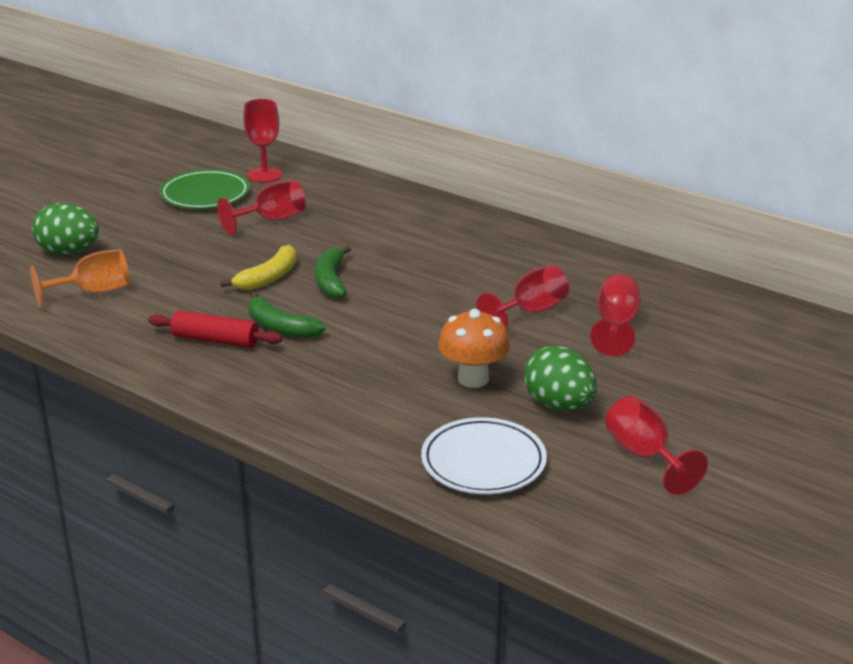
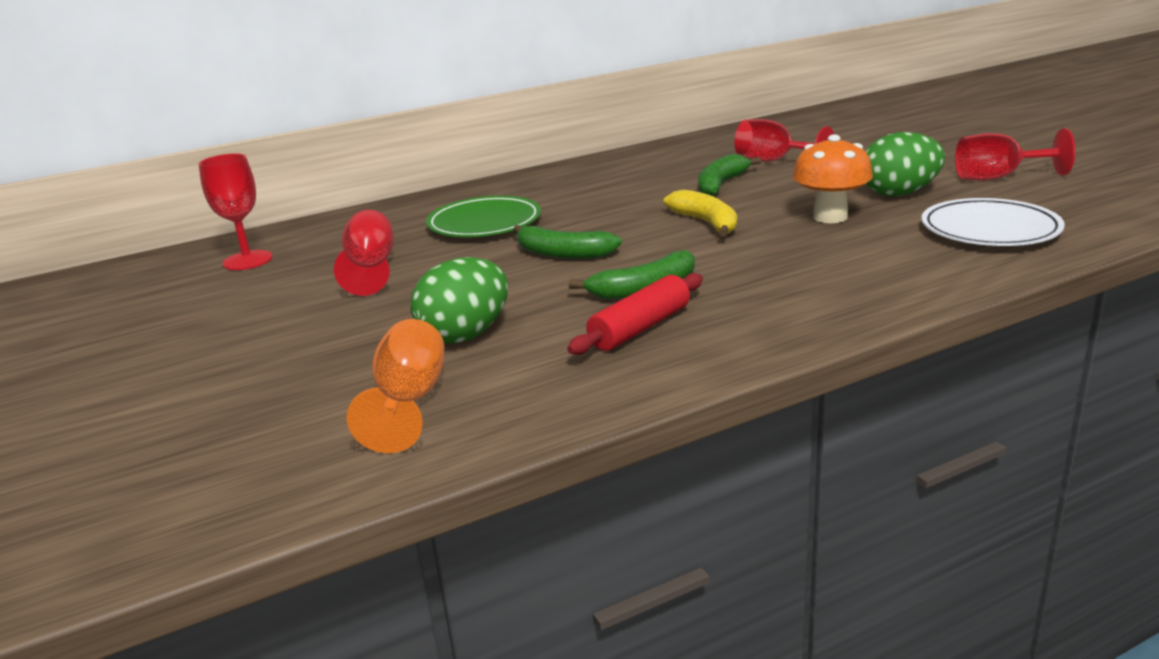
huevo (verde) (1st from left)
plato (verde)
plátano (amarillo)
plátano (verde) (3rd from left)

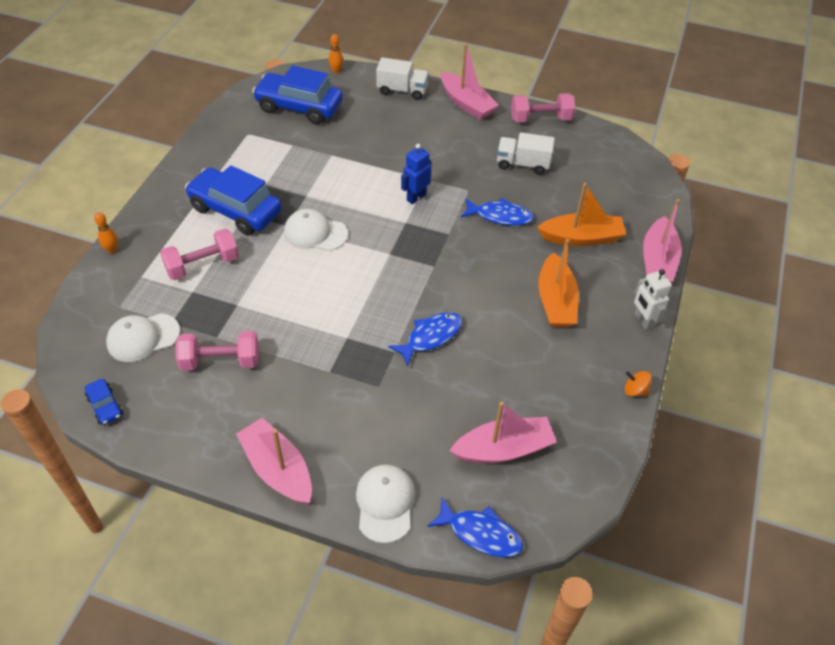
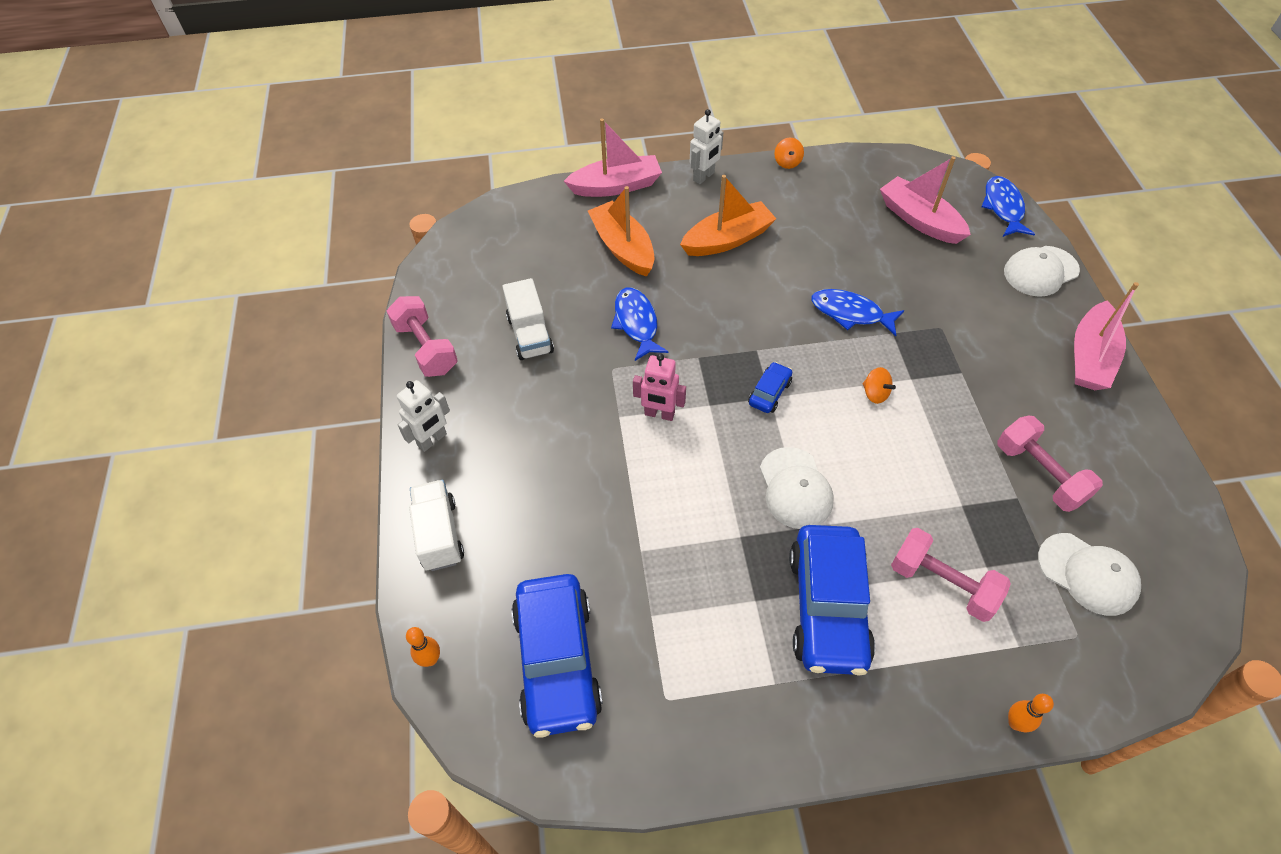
robot (blanco) (1st from left)
robot (rosa)
coche (azul) (2nd from left)
peonza (naranja) (2nd from left)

ASSIGNED TASK: Write out the lines of the material from the one containing "plato (verde)" through the last, exactly and only those. Leave every picture out.

RESPONSE TO THIS EXERCISE:
plato (verde)
plátano (amarillo)
plátano (verde) (3rd from left)

robot (blanco) (1st from left)
robot (rosa)
coche (azul) (2nd from left)
peonza (naranja) (2nd from left)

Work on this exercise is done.